--- THE DATA Enclosed Below ---
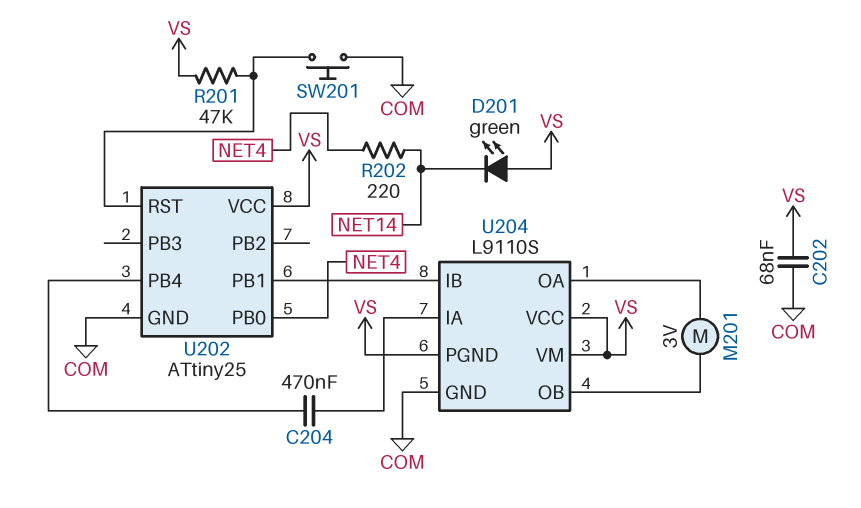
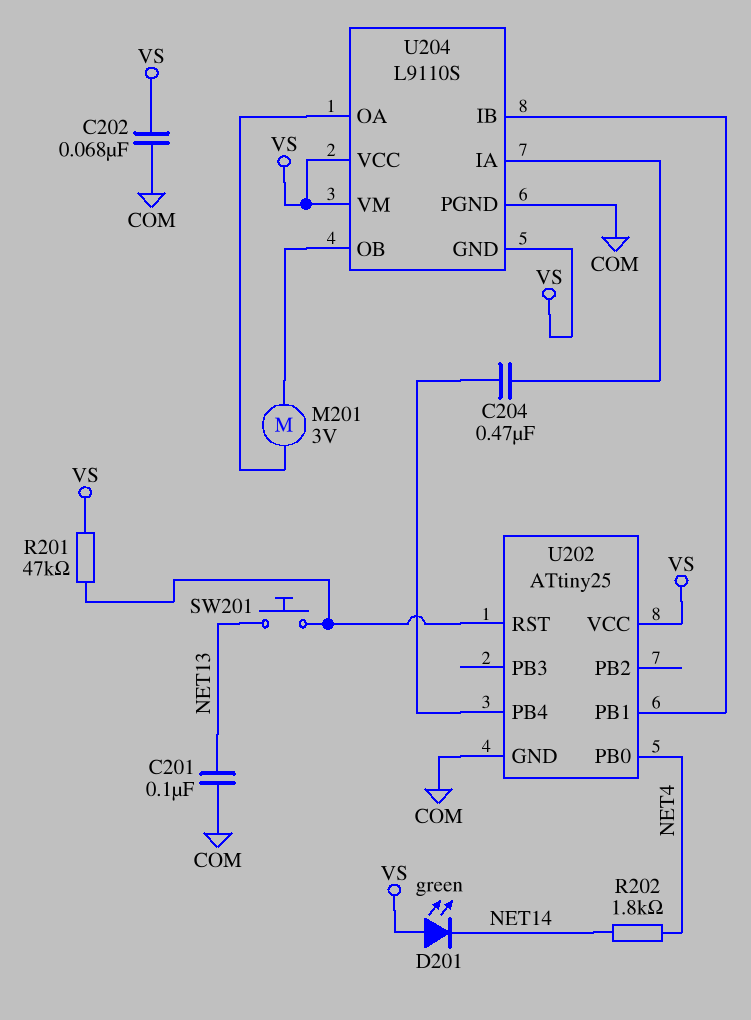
C201: none -> 100nF (COM, NET13)
R202: 220 (NET4, NET14) -> 1.8k (NET4, NET14)
SW201: button (COM, U202/RST) -> button (NET13, U202/RST)
U204 pin GND: COM -> VS
U204 pin PGND: VS -> COM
--- End of Enclosed THE DATA ---
WHAT THIS TASK INVOLVES
Output exactly what runs from the line with "R202: 220 (NET4, NET14) -> 1.8k (NET4, NET14)" to the final line above, both lines included, and nothing else.

SOLUTION BELOW
R202: 220 (NET4, NET14) -> 1.8k (NET4, NET14)
SW201: button (COM, U202/RST) -> button (NET13, U202/RST)
U204 pin GND: COM -> VS
U204 pin PGND: VS -> COM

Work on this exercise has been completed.